Provided material |
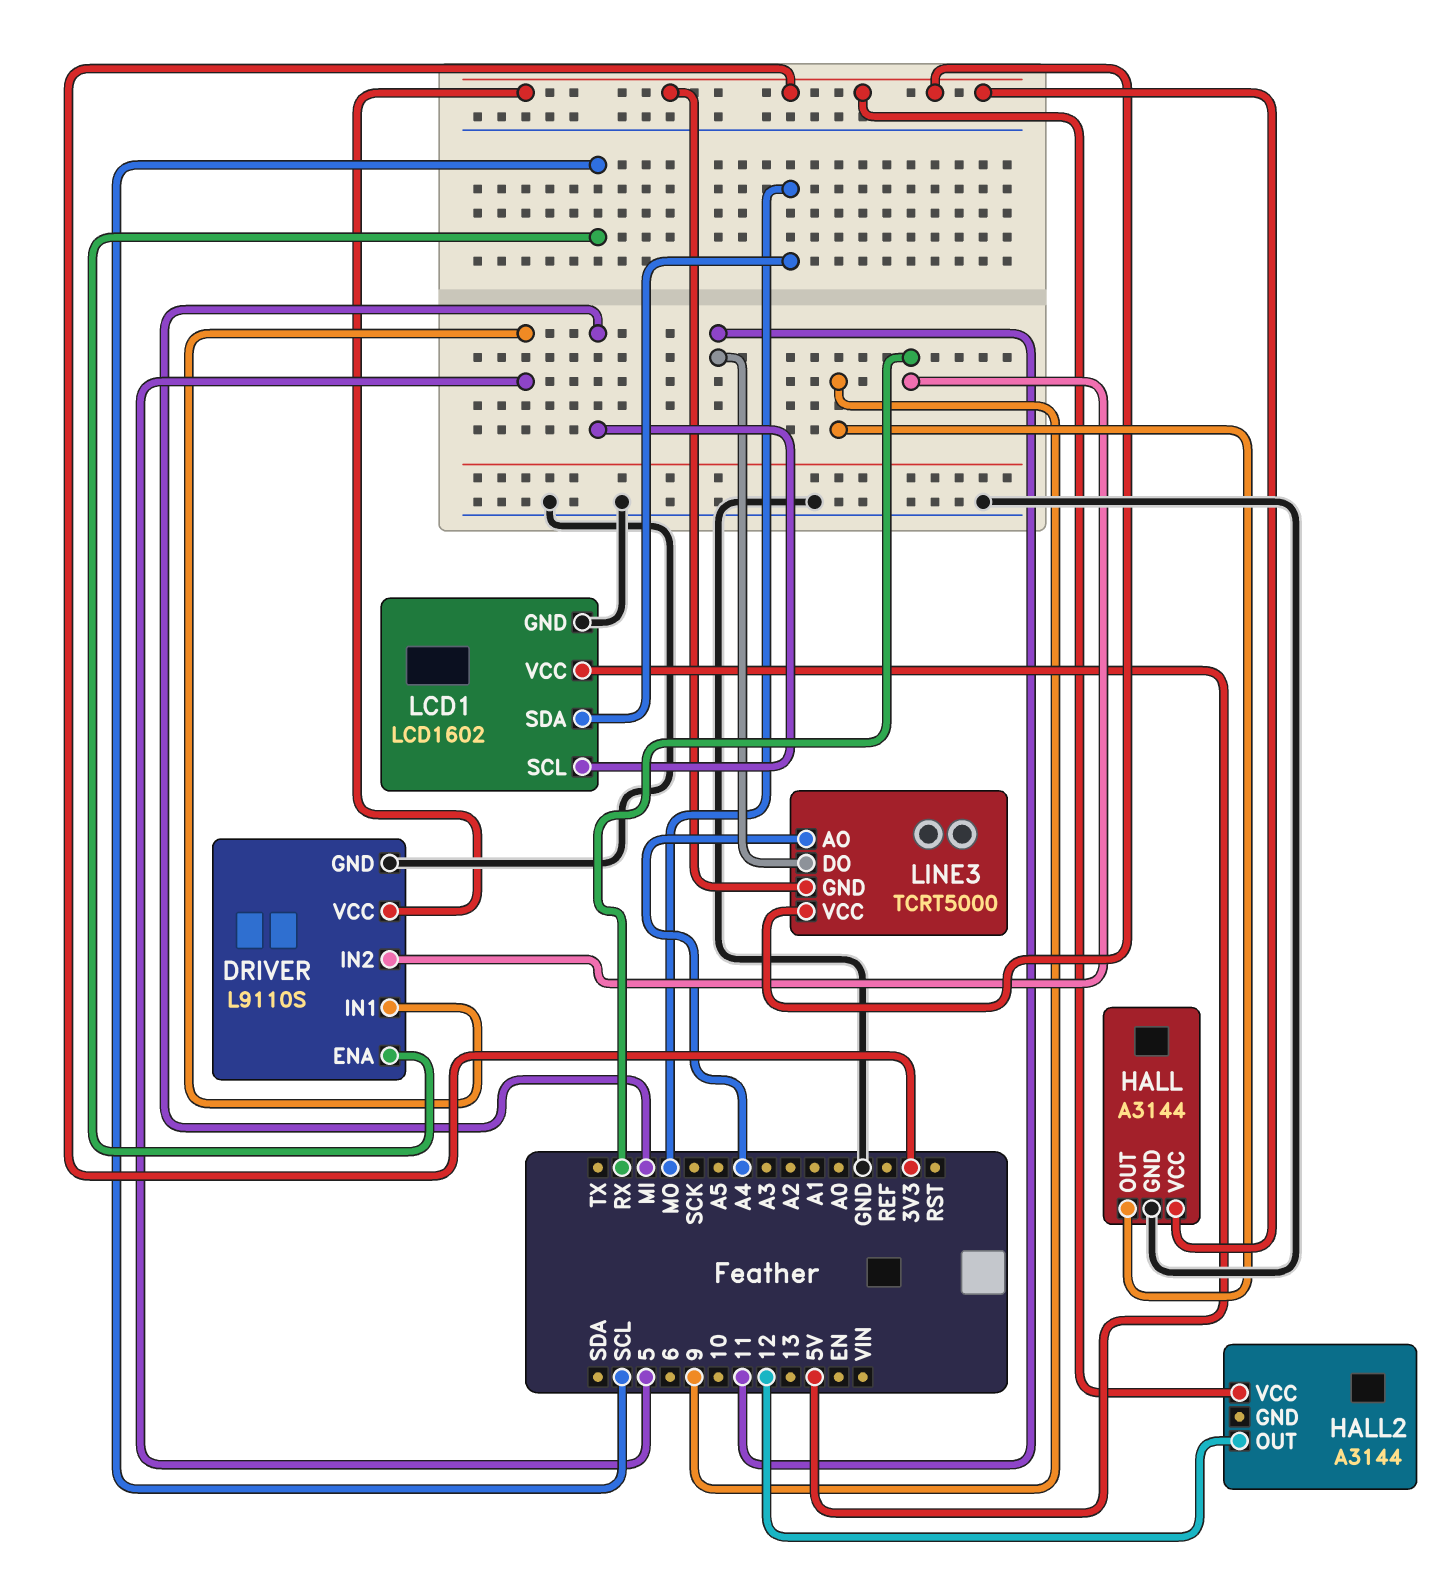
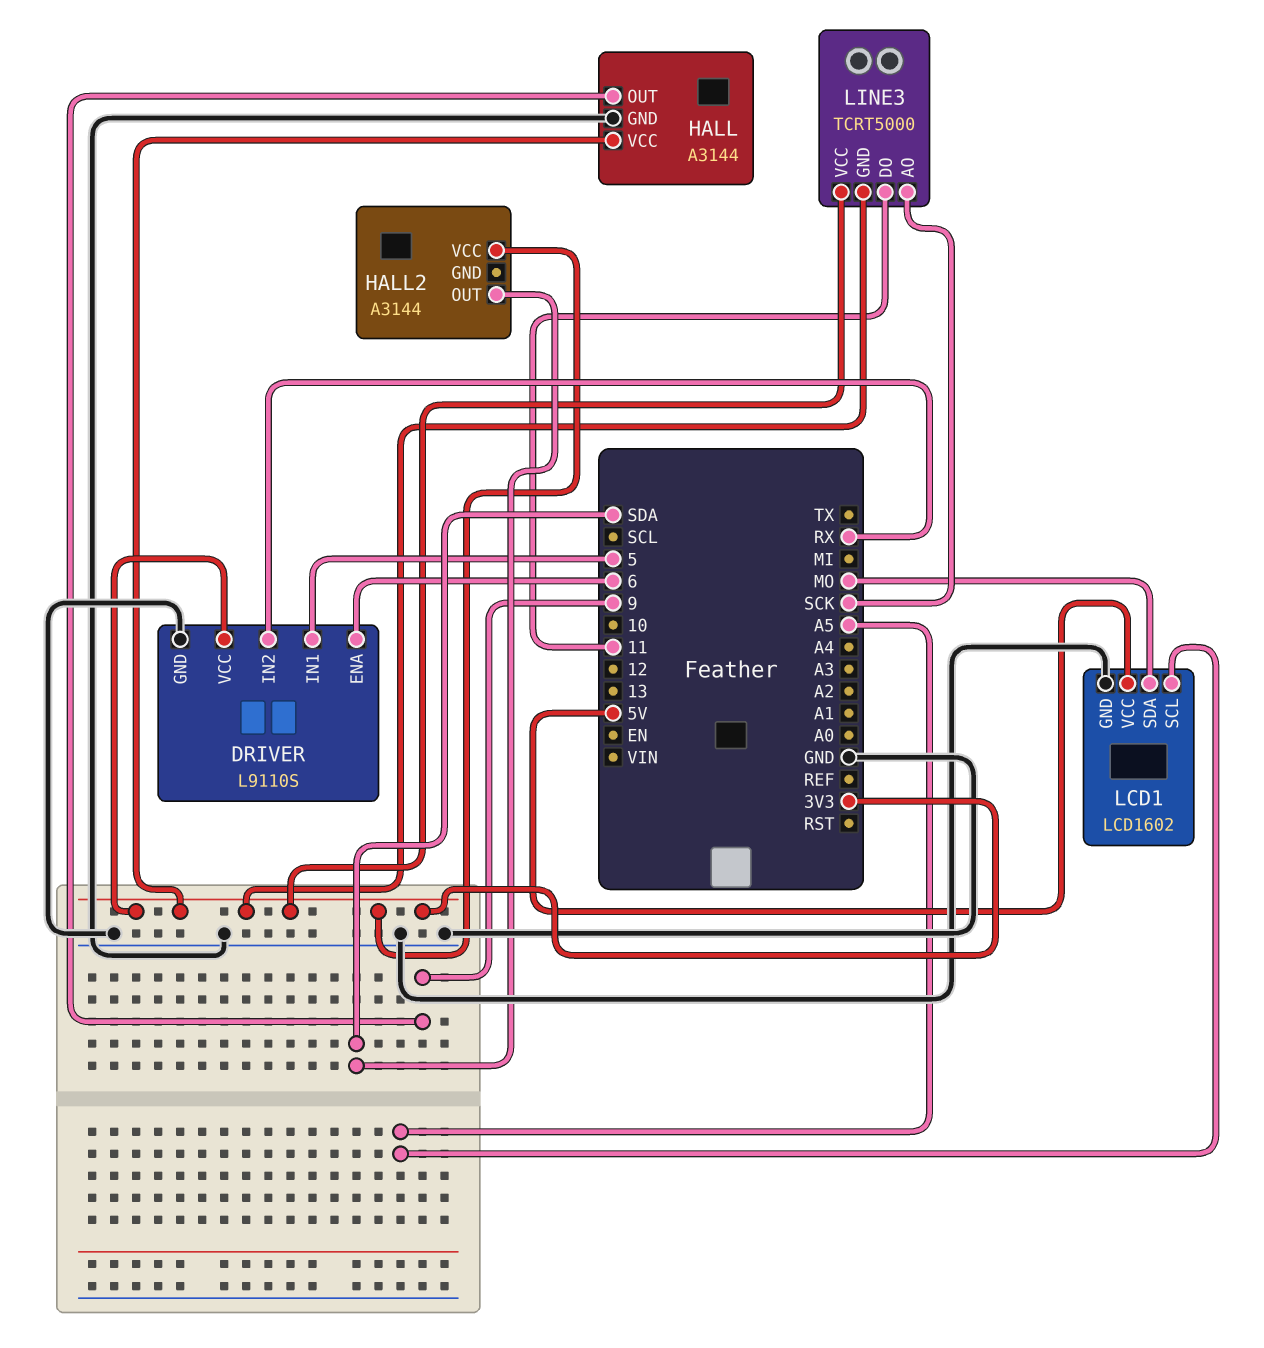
DRIVER pin ENA: SCL -> 6
HALL2 pin OUT: 12 -> SDA
LCD1 pin SCL: MI -> A5
LINE3 pin AO: A4 -> SCK

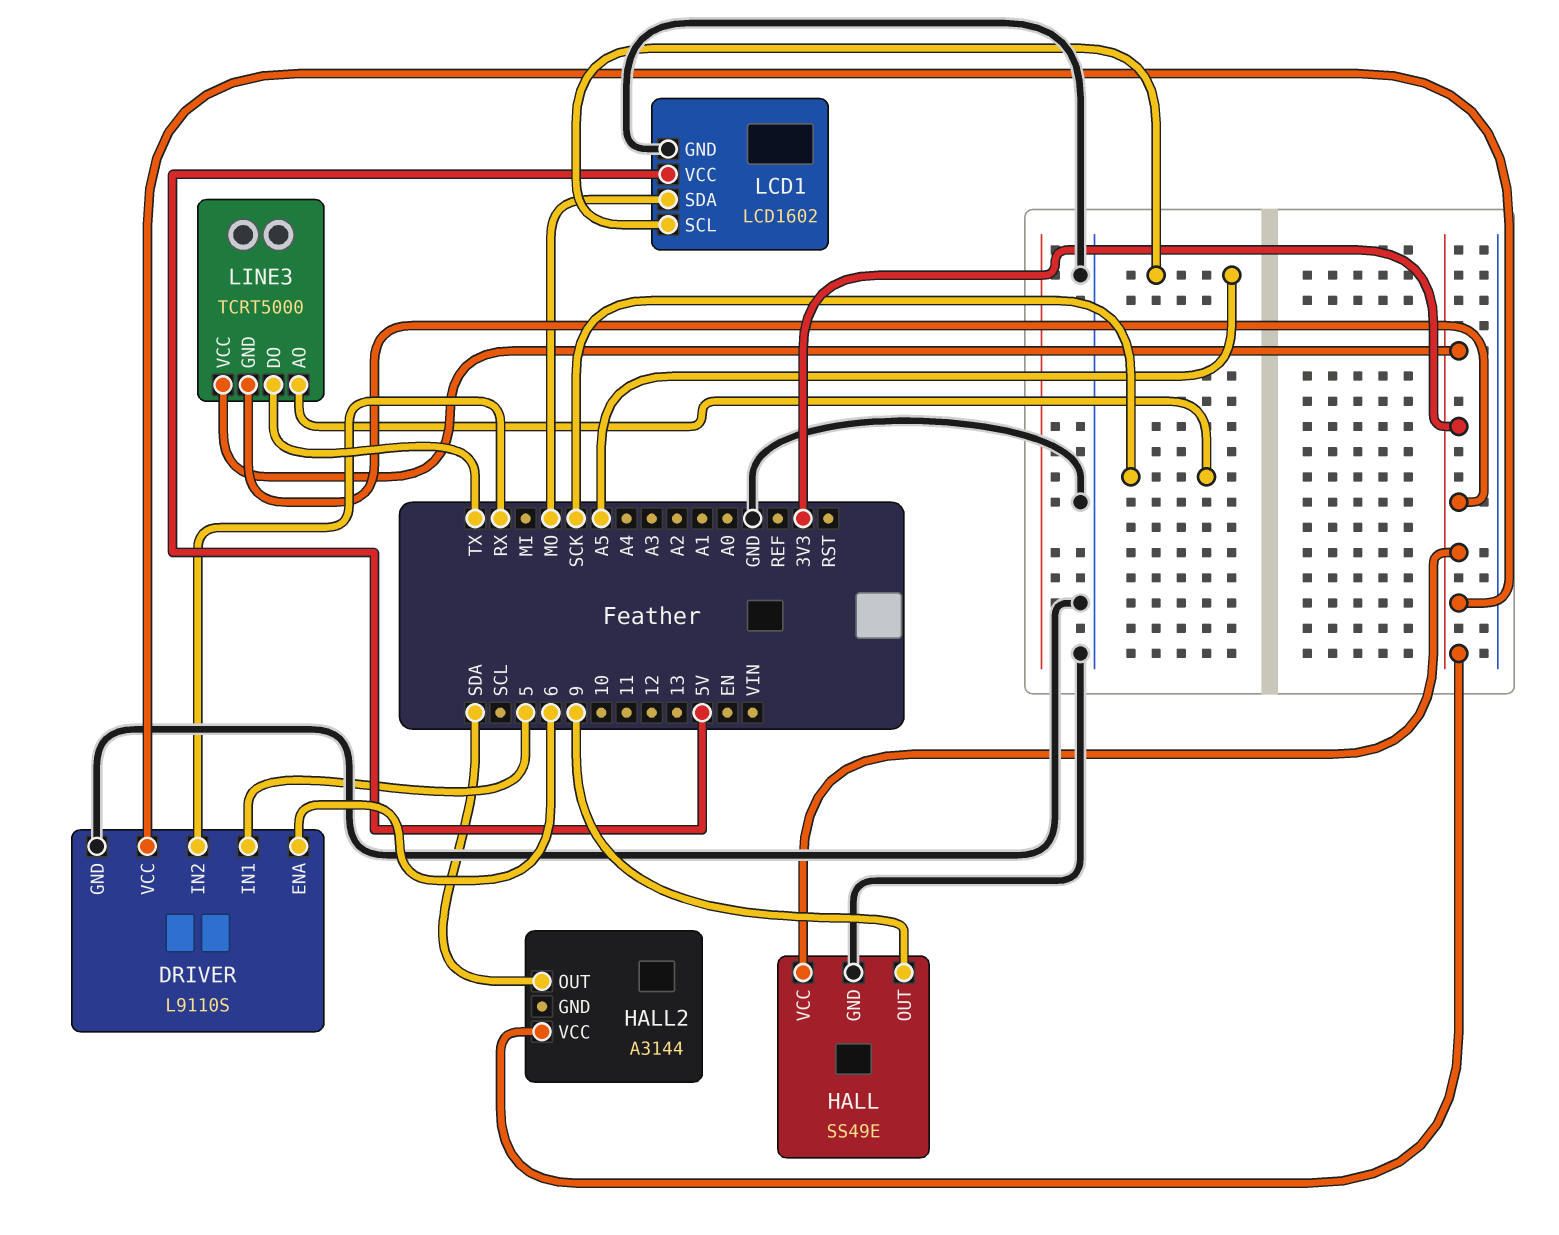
HALL: A3144 -> SS49E
LINE3 pin DO: 11 -> TX

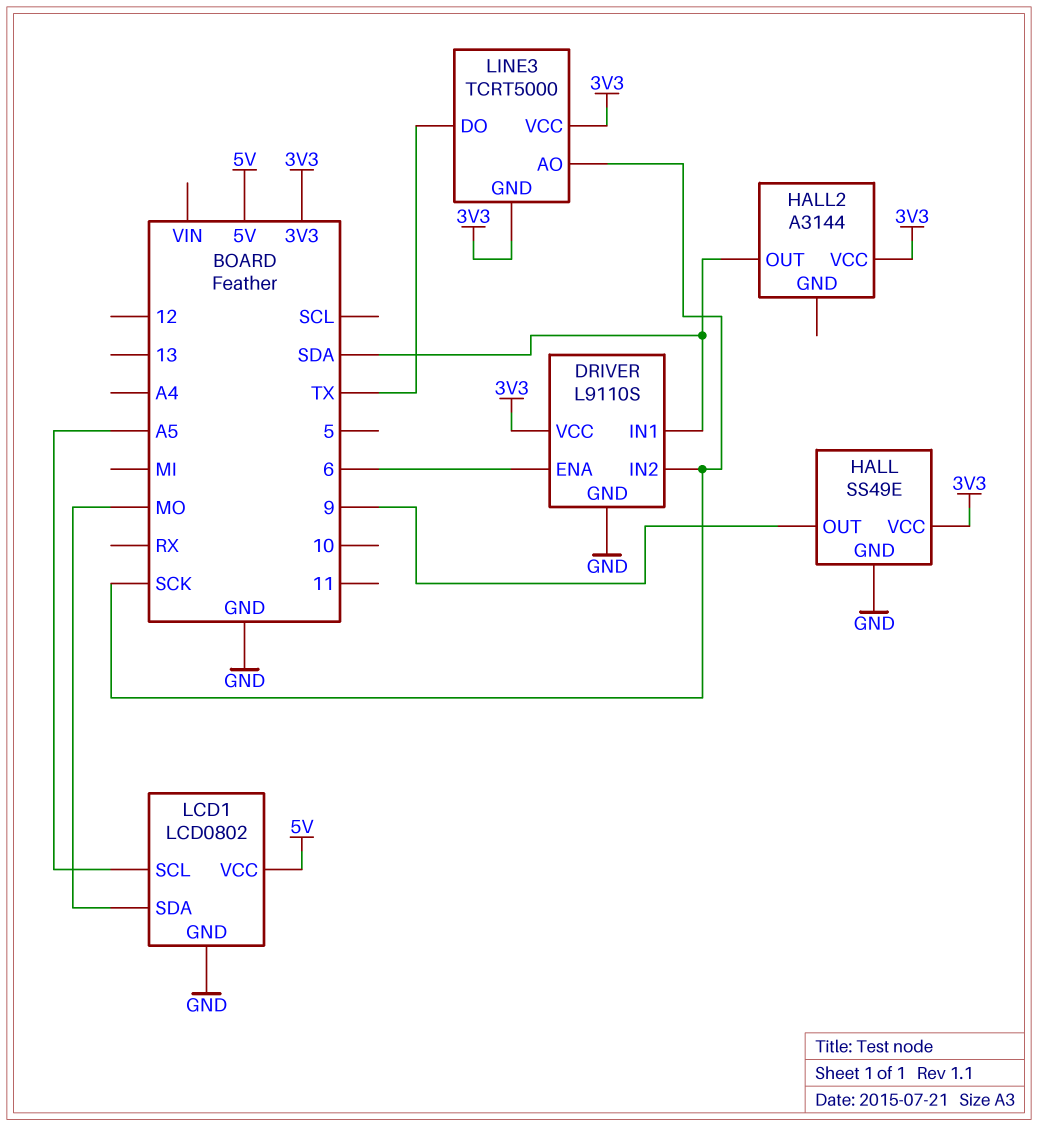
DRIVER pin IN1: 5 -> SDA
DRIVER pin IN2: RX -> SCK
LCD1: LCD1602 -> LCD0802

About this task | Check each line of the records for the word "DRIVER", and show the lines that contain it.

Task response |
DRIVER pin ENA: SCL -> 6
DRIVER pin IN1: 5 -> SDA
DRIVER pin IN2: RX -> SCK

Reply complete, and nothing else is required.